Given entries:
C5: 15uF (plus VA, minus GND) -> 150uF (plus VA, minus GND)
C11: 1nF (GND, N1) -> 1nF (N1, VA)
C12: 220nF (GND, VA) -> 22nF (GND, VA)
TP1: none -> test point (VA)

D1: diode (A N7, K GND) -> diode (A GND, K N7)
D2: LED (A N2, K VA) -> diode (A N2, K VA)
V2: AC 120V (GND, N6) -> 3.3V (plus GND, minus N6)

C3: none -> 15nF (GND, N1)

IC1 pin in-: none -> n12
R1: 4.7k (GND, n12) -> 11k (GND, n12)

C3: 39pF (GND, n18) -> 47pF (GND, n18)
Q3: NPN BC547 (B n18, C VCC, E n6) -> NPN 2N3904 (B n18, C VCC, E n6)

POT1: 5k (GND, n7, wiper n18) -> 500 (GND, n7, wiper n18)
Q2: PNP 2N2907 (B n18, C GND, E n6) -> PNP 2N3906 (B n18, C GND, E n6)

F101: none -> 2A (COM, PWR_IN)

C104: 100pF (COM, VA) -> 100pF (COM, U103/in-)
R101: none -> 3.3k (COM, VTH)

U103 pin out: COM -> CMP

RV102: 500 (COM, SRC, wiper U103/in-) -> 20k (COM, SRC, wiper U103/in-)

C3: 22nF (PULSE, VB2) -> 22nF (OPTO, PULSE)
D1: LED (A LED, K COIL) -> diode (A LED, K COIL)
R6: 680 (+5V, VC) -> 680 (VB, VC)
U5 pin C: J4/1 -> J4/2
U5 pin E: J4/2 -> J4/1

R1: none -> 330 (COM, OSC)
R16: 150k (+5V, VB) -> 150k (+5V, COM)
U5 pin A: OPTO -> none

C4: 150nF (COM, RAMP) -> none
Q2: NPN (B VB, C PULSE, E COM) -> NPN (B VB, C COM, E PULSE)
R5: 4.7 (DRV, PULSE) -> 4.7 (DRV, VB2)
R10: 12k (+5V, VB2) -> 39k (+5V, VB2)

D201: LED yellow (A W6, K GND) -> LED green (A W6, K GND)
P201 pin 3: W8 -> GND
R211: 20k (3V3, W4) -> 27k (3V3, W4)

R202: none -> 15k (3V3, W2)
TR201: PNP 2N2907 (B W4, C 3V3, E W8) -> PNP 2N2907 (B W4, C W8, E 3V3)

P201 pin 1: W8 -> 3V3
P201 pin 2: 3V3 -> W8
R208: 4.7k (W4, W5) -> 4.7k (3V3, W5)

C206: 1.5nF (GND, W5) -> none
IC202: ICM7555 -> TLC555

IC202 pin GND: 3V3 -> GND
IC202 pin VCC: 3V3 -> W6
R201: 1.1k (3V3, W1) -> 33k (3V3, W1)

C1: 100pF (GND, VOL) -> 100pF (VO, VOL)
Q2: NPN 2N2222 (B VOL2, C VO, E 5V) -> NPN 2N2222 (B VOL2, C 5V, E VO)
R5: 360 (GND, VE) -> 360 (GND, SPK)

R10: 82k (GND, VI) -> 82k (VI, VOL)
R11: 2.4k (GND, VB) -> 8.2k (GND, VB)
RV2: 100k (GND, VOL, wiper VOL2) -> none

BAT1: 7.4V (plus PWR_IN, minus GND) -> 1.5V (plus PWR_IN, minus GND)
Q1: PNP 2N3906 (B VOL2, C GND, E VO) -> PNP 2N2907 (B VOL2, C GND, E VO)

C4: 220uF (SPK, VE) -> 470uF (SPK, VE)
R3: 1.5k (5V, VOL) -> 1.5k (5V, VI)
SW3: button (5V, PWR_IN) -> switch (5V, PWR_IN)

Task to carry out: Filter the entries above and return only the lines holding "minus".

Output below:
C5: 15uF (plus VA, minus GND) -> 150uF (plus VA, minus GND)
V2: AC 120V (GND, N6) -> 3.3V (plus GND, minus N6)
BAT1: 7.4V (plus PWR_IN, minus GND) -> 1.5V (plus PWR_IN, minus GND)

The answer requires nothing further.